_Task material:_
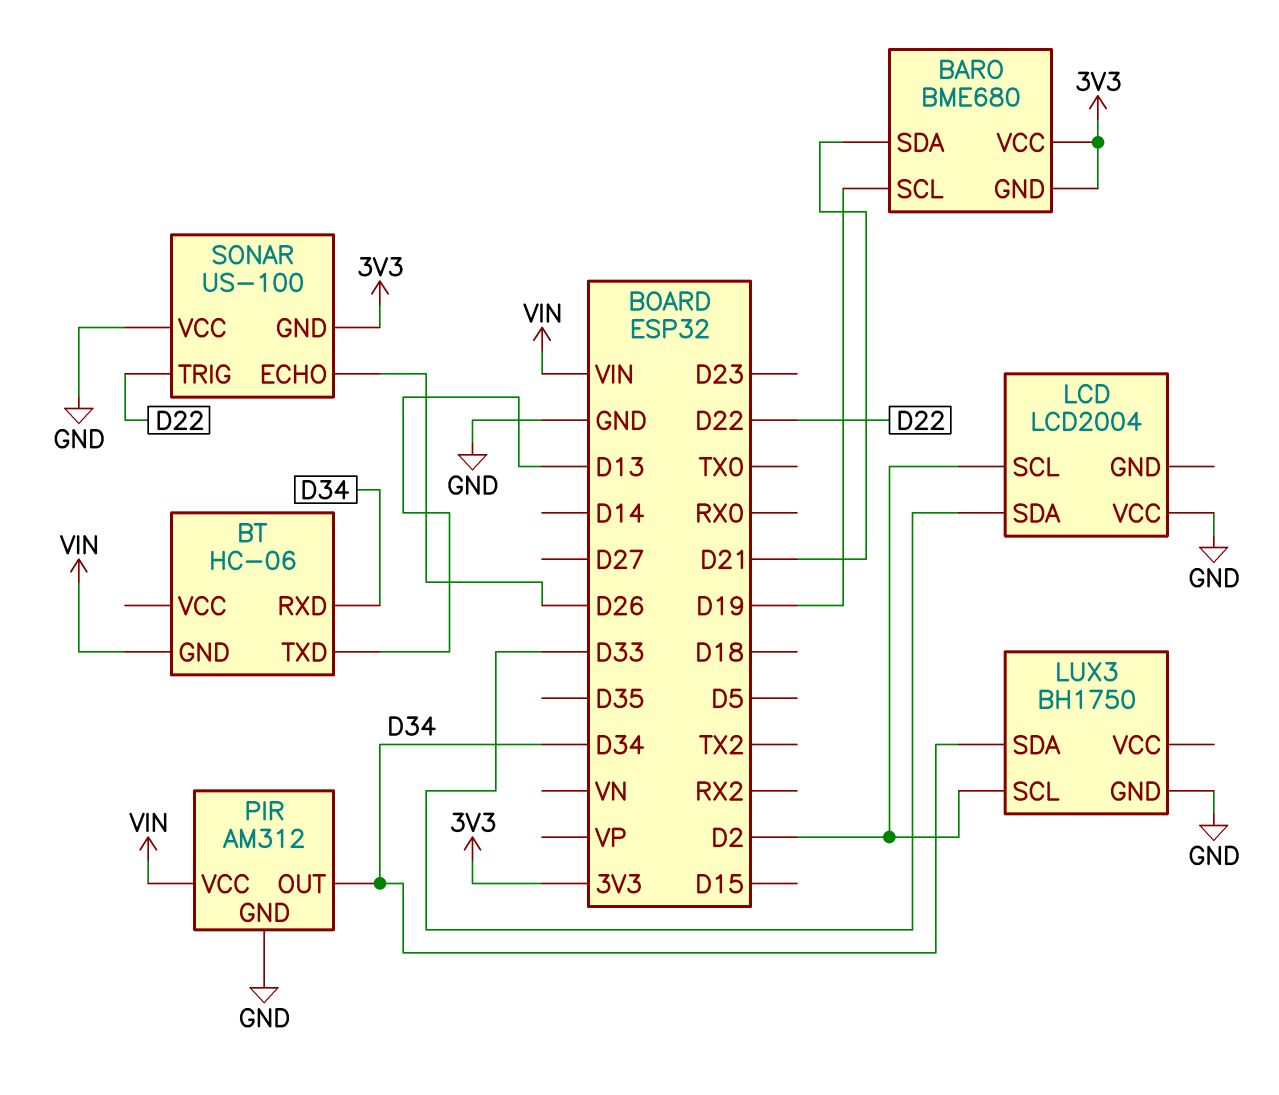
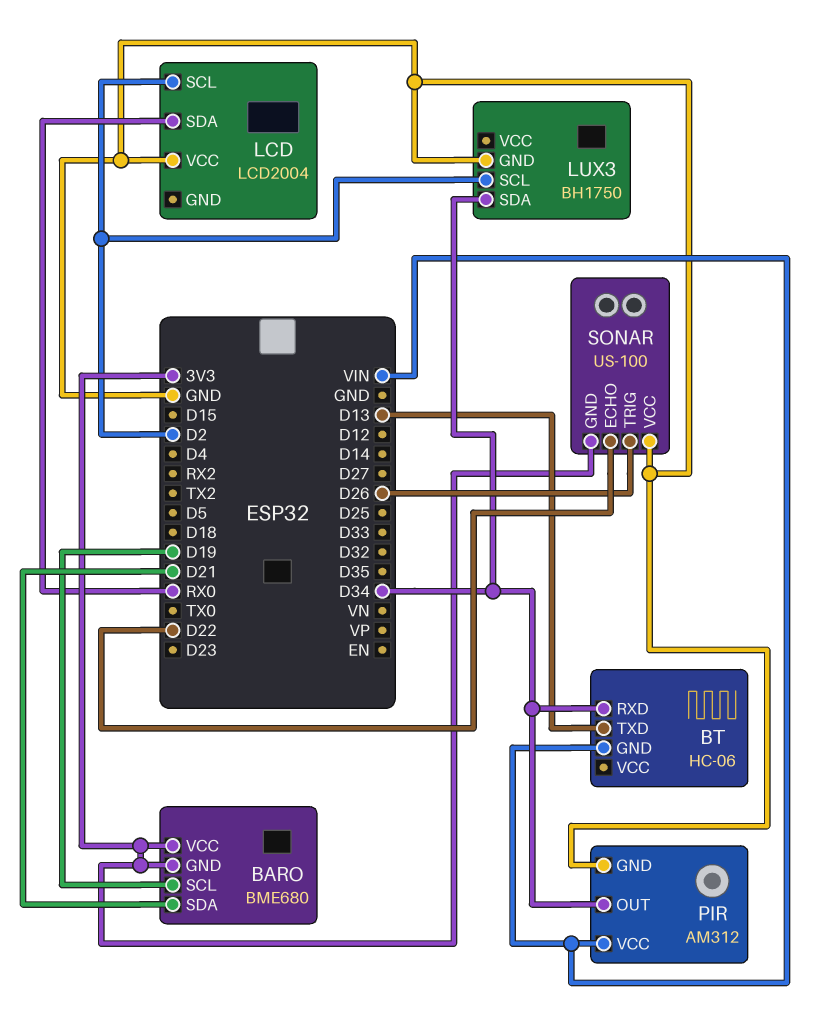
LCD pin SDA: D33 -> RX0
SONAR pin ECHO: D26 -> D22
SONAR pin TRIG: D22 -> D26

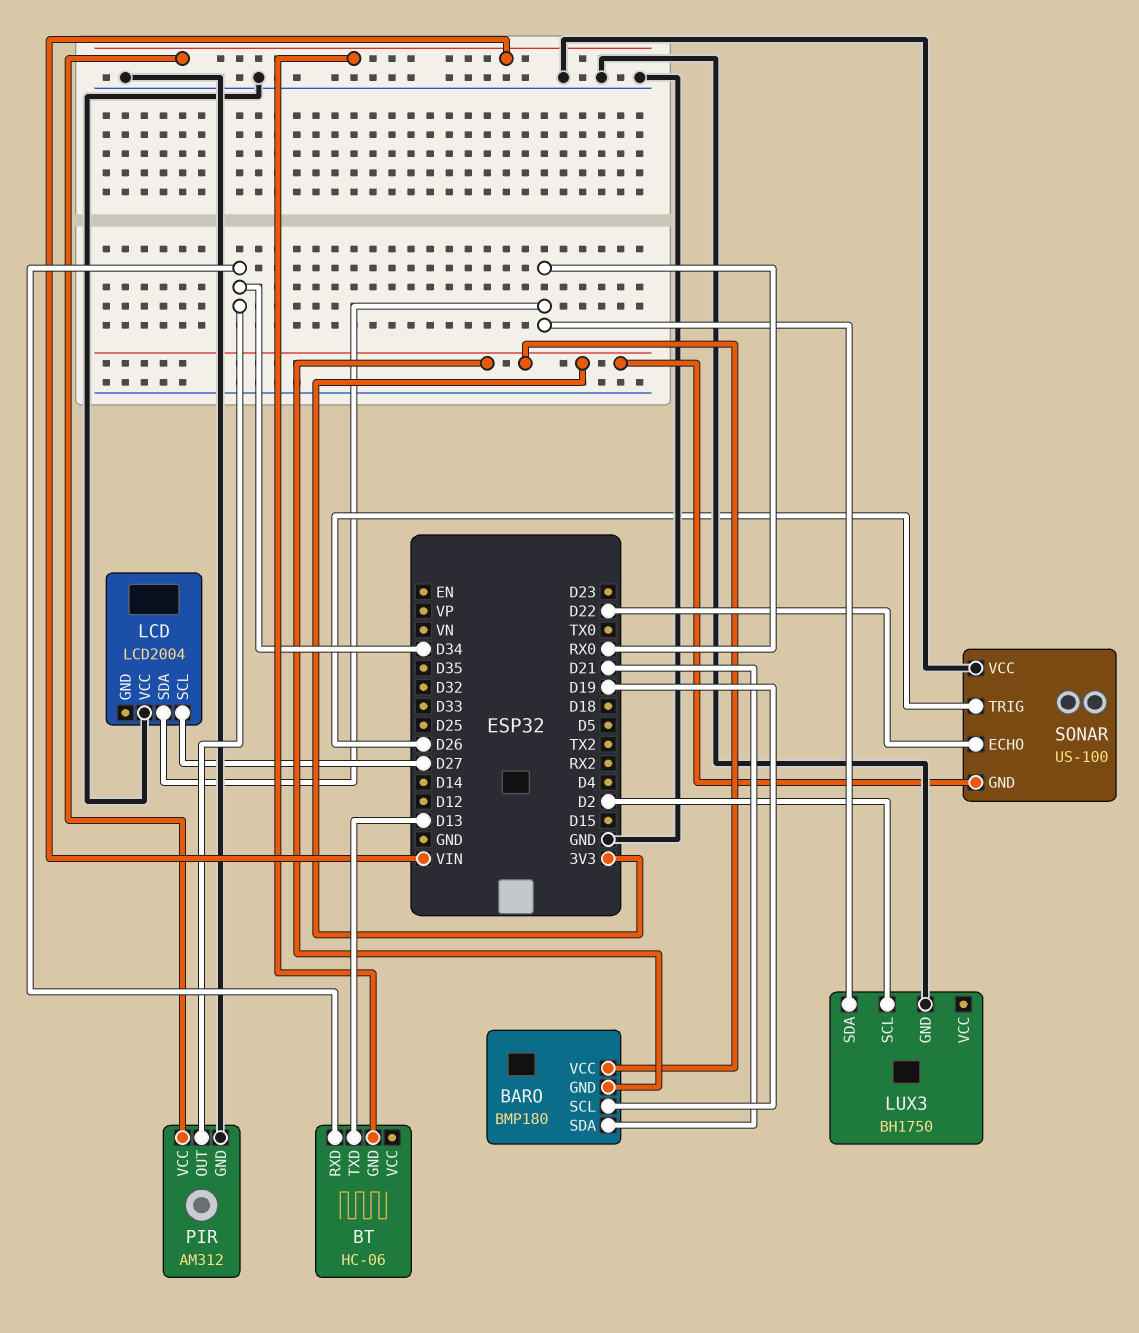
BARO: BME680 -> BMP180
LCD pin SCL: D2 -> D27
LUX3 pin SDA: D34 -> RX0

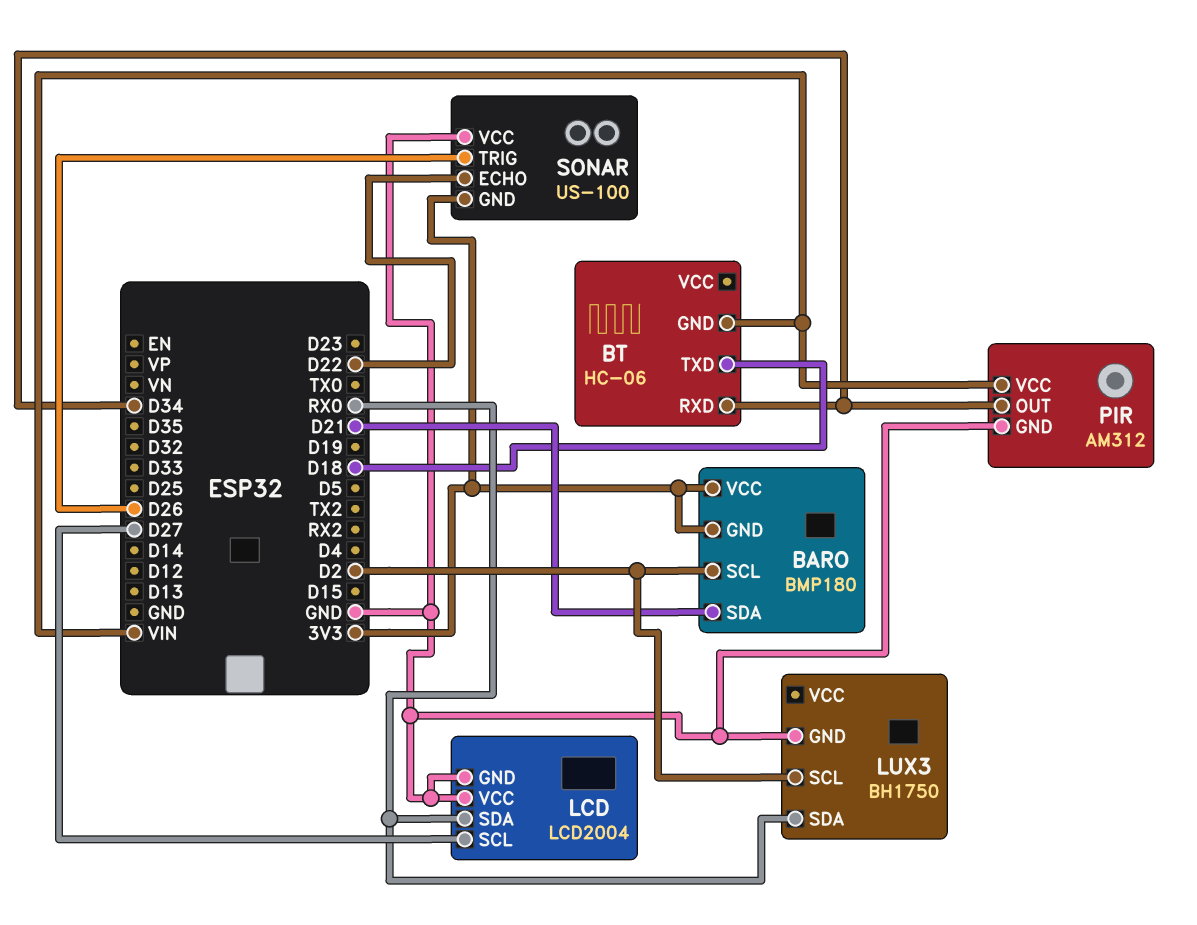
BARO pin SCL: D19 -> D2
BT pin TXD: D13 -> D18
LCD pin GND: none -> GND

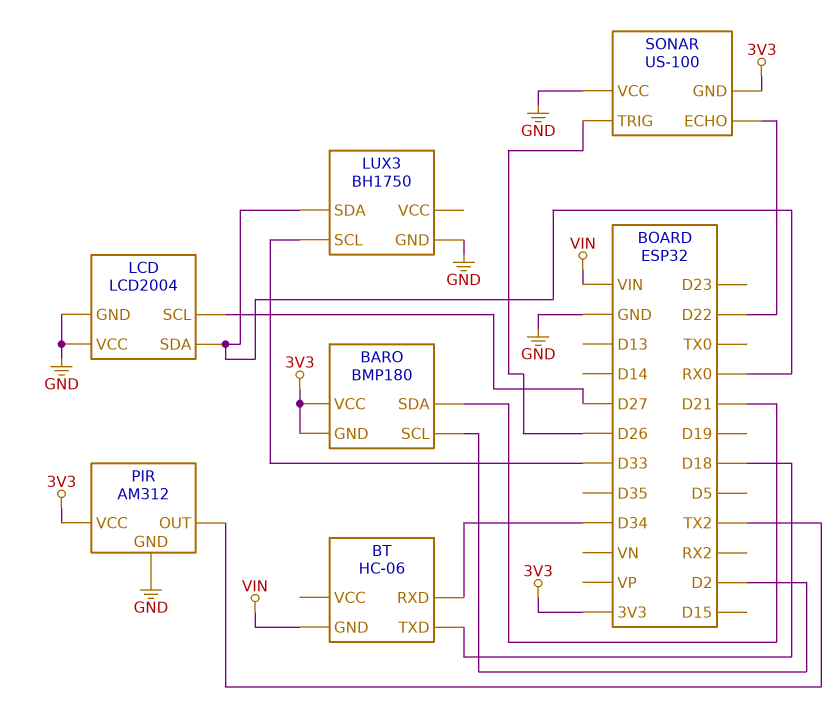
LUX3 pin SCL: D2 -> D33
PIR pin OUT: D34 -> TX2
PIR pin VCC: VIN -> 3V3

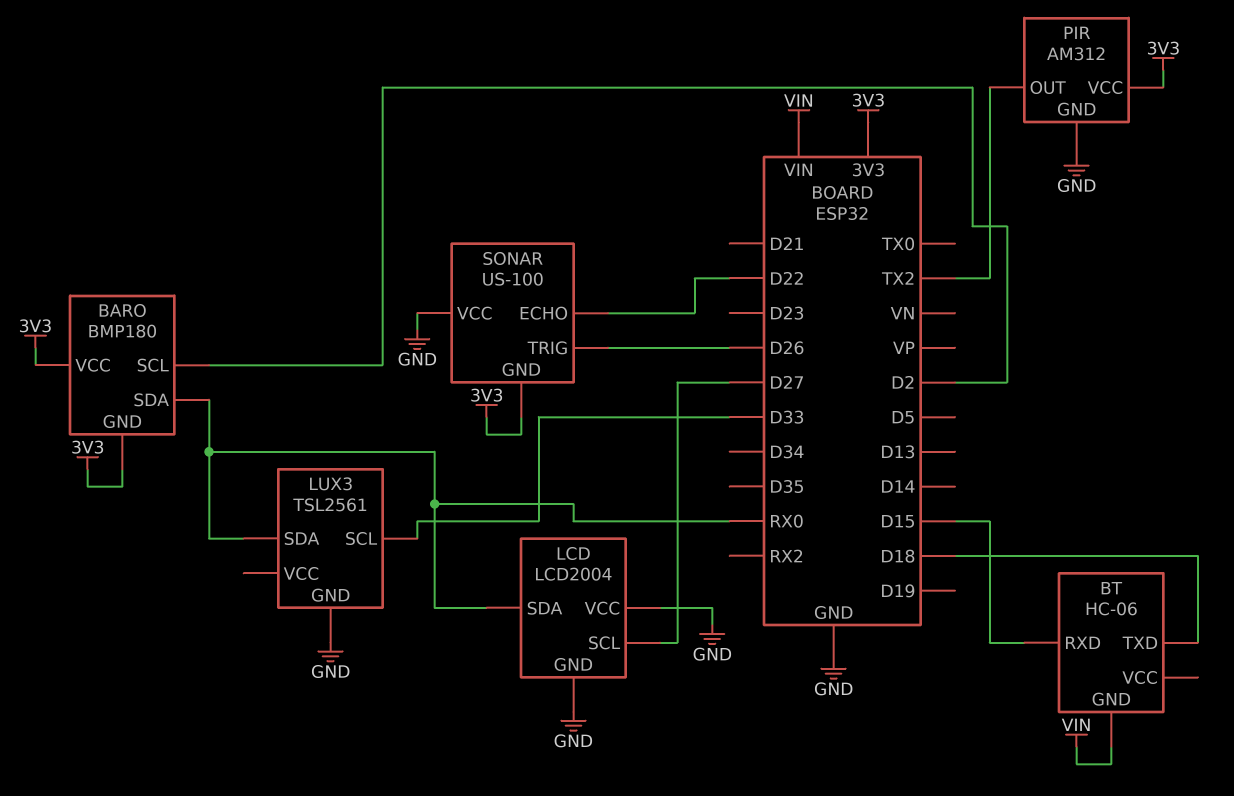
BARO pin SDA: D21 -> RX0
BT pin RXD: D34 -> D15
LUX3: BH1750 -> TSL2561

_Task instructions:_ Although the records contain pictures, your copy should hold only the text, reproduced exactly.

_Expected answer:_
LCD pin SDA: D33 -> RX0
SONAR pin ECHO: D26 -> D22
SONAR pin TRIG: D22 -> D26

BARO: BME680 -> BMP180
LCD pin SCL: D2 -> D27
LUX3 pin SDA: D34 -> RX0

BARO pin SCL: D19 -> D2
BT pin TXD: D13 -> D18
LCD pin GND: none -> GND

LUX3 pin SCL: D2 -> D33
PIR pin OUT: D34 -> TX2
PIR pin VCC: VIN -> 3V3

BARO pin SDA: D21 -> RX0
BT pin RXD: D34 -> D15
LUX3: BH1750 -> TSL2561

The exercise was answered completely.